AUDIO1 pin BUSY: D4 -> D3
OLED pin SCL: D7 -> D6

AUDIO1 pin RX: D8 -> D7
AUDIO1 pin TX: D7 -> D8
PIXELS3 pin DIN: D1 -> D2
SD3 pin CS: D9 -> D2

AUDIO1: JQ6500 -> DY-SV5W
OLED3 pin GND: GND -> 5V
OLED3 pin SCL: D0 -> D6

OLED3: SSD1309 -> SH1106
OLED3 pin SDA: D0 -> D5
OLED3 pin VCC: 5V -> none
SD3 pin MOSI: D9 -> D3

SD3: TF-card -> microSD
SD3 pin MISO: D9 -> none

++++

:: What the task asks ::
Set down exactly the lines of the listing above, from the line holding "AUDIO1 pin RX: D8 -> D7" through its last line, with nothing added.

:: Result for this exercise ::
AUDIO1 pin RX: D8 -> D7
AUDIO1 pin TX: D7 -> D8
PIXELS3 pin DIN: D1 -> D2
SD3 pin CS: D9 -> D2

AUDIO1: JQ6500 -> DY-SV5W
OLED3 pin GND: GND -> 5V
OLED3 pin SCL: D0 -> D6

OLED3: SSD1309 -> SH1106
OLED3 pin SDA: D0 -> D5
OLED3 pin VCC: 5V -> none
SD3 pin MOSI: D9 -> D3

SD3: TF-card -> microSD
SD3 pin MISO: D9 -> none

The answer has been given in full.